Segment Start: INFORMATION PROVIDED

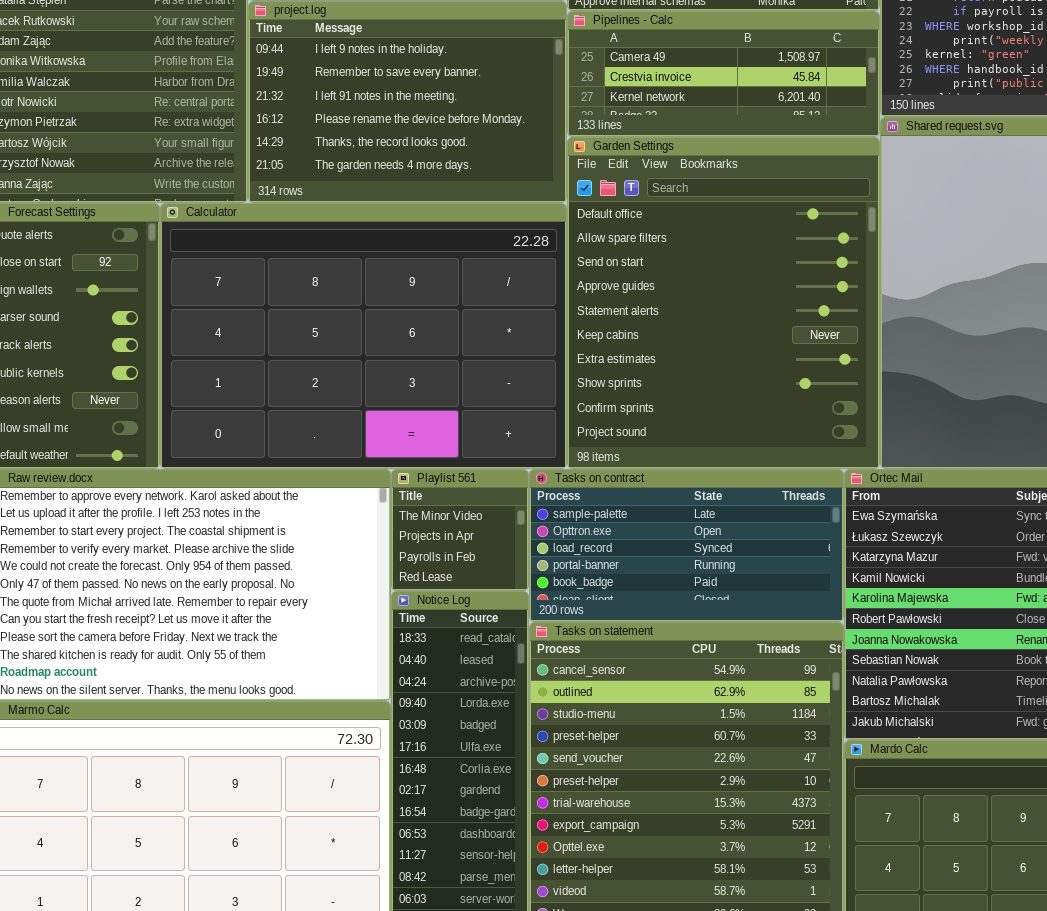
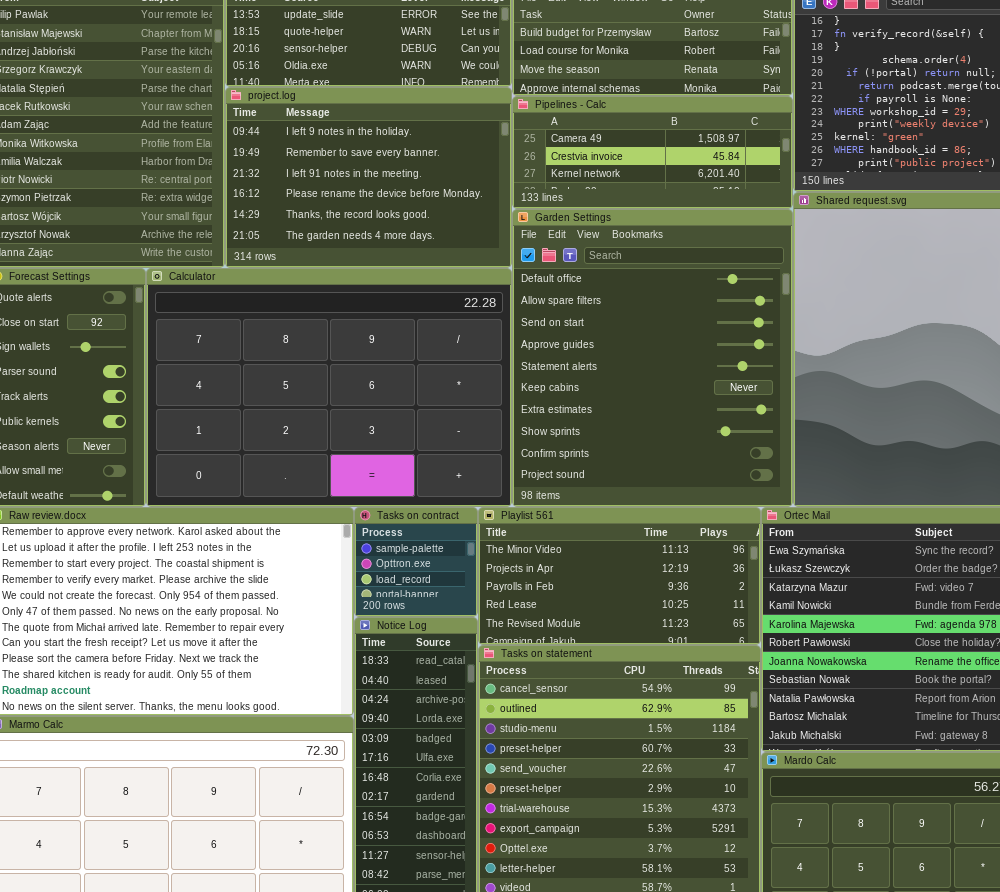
Playlist 561: [391,469,529,591] -> [478,507,761,645], moved, resized
Tasks on contract: [529,469,844,622] -> [354,507,478,617], moved, resized

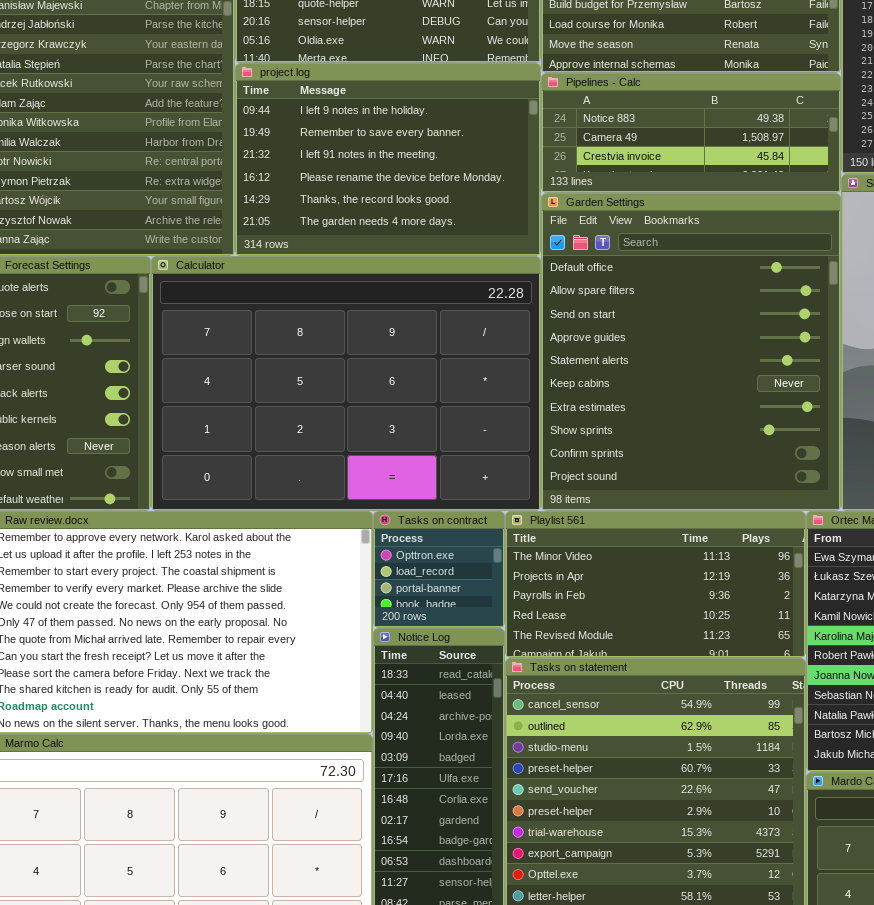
Pipelines - Calc: [512,96,793,209] -> [541,73,841,193], scrolled up 1 row
Tasks on contract: [354,507,478,617] -> [373,511,505,628], scrolled down 1 row

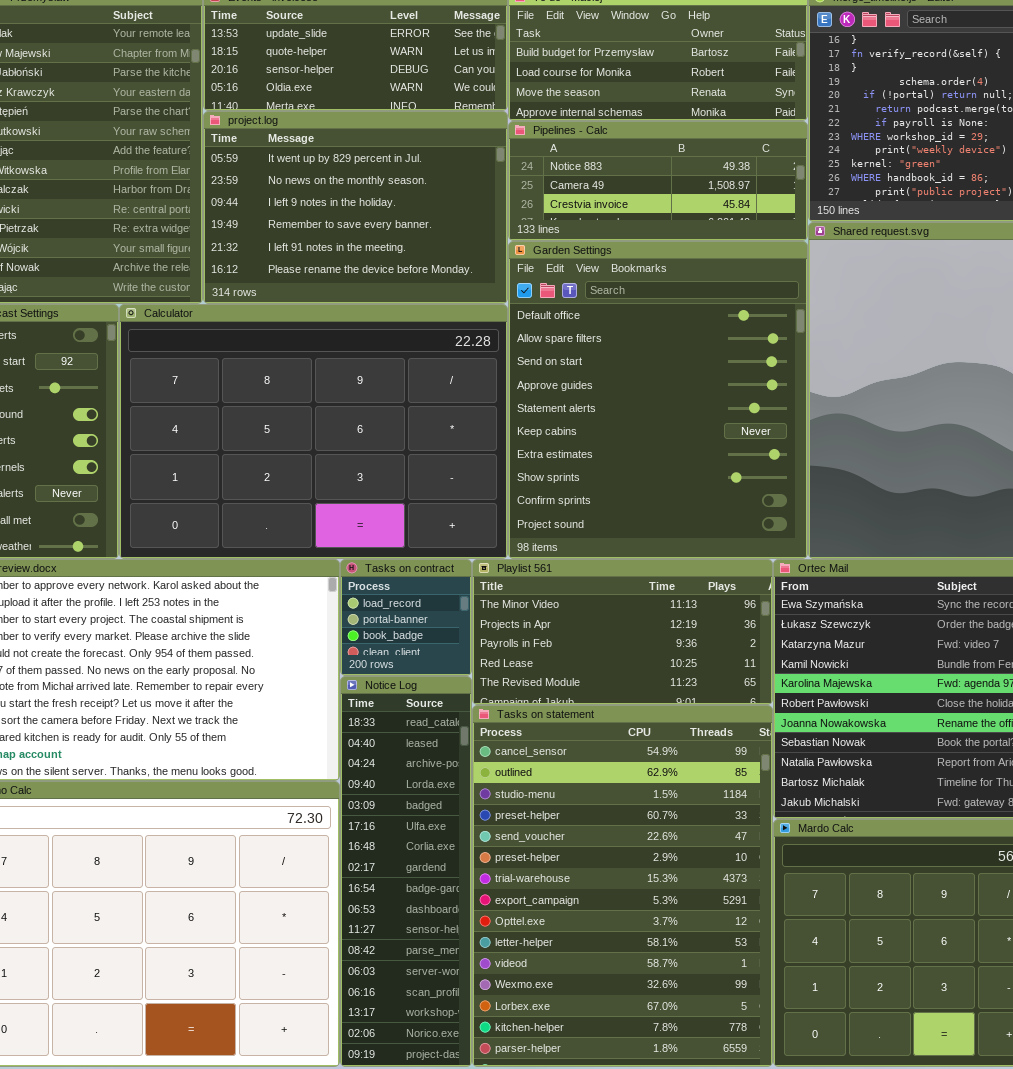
project.log: [235,63,541,256] -> [203,111,508,304], scrolled up 2 rows
Tasks on contract: [373,511,505,628] -> [340,559,472,676], scrolled down 1 row

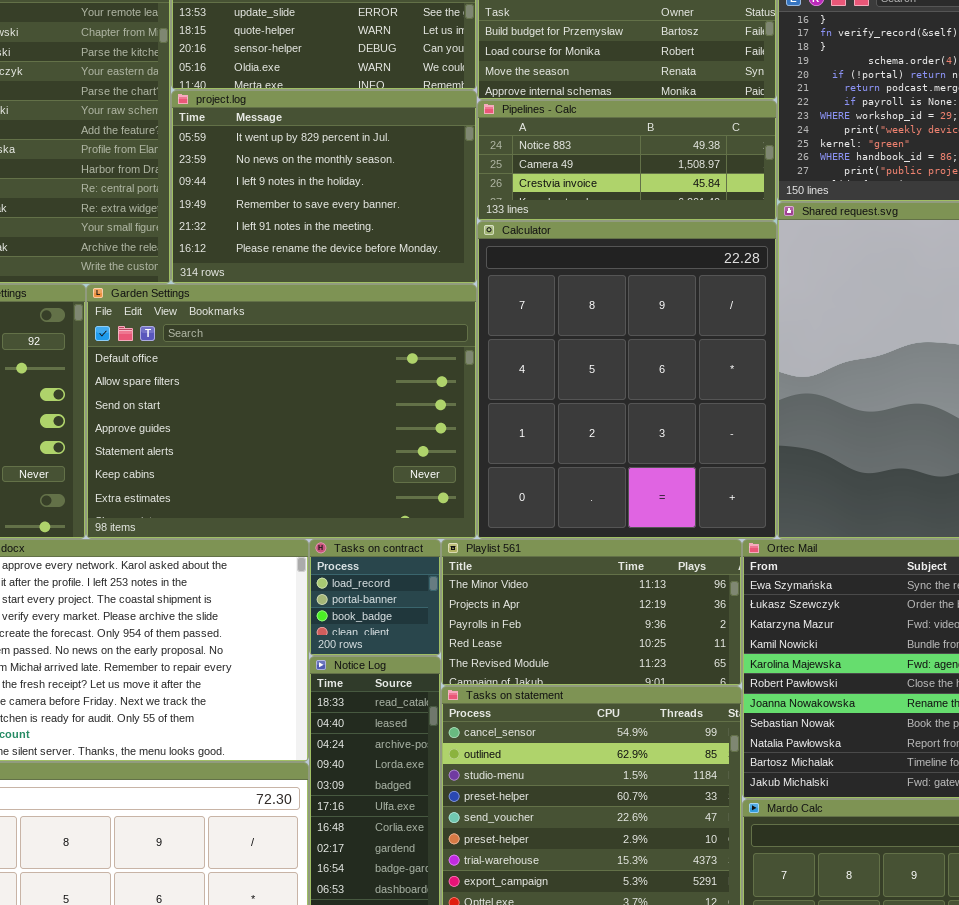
Garden Settings: [508,241,808,559] -> [86,284,477,539], moved, resized
Calculator: [119,304,508,559] -> [477,221,777,539], moved, resized

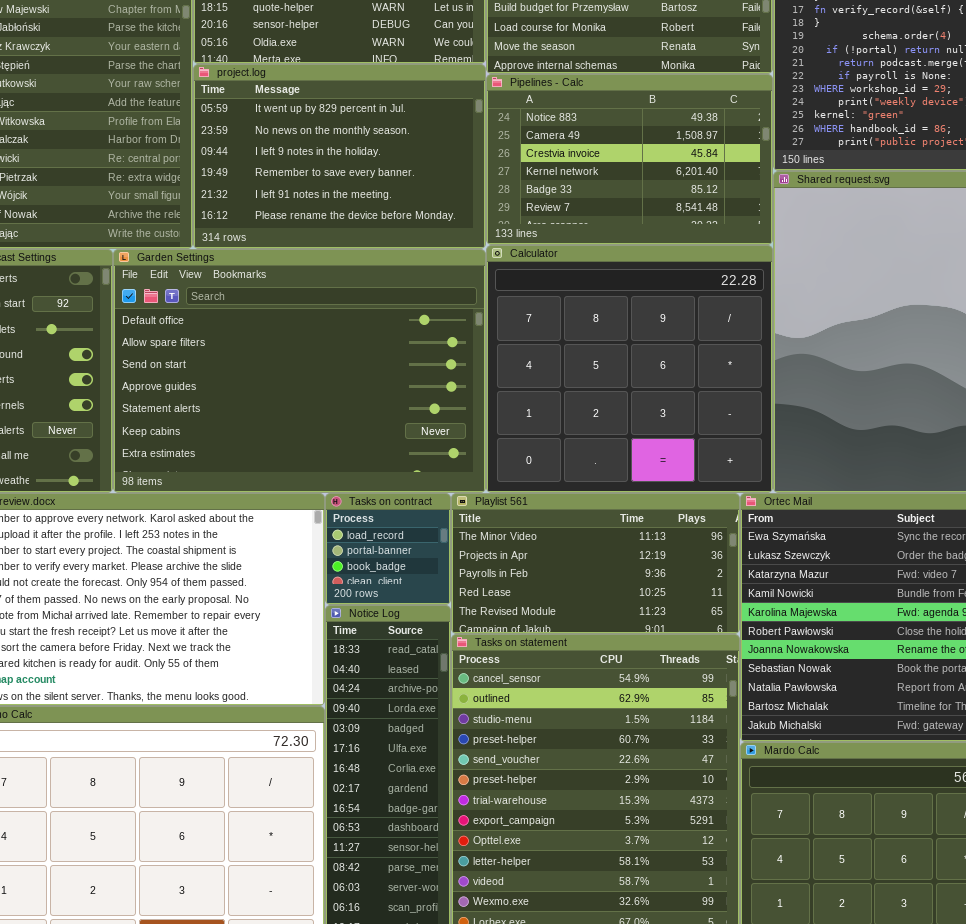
Pipelines - Calc: [477,100,777,221] -> [486,74,773,245], resized
Calculator: [477,221,777,539] -> [486,245,773,493], resized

Segment End: INFORMATION PROVIDED

_WORK REQUEST_
Give back the entire listing verbatim, without the pictures.

_ANSWER BELOW_
Playlist 561: [391,469,529,591] -> [478,507,761,645], moved, resized
Tasks on contract: [529,469,844,622] -> [354,507,478,617], moved, resized

Pipelines - Calc: [512,96,793,209] -> [541,73,841,193], scrolled up 1 row
Tasks on contract: [354,507,478,617] -> [373,511,505,628], scrolled down 1 row

project.log: [235,63,541,256] -> [203,111,508,304], scrolled up 2 rows
Tasks on contract: [373,511,505,628] -> [340,559,472,676], scrolled down 1 row

Garden Settings: [508,241,808,559] -> [86,284,477,539], moved, resized
Calculator: [119,304,508,559] -> [477,221,777,539], moved, resized

Pipelines - Calc: [477,100,777,221] -> [486,74,773,245], resized
Calculator: [477,221,777,539] -> [486,245,773,493], resized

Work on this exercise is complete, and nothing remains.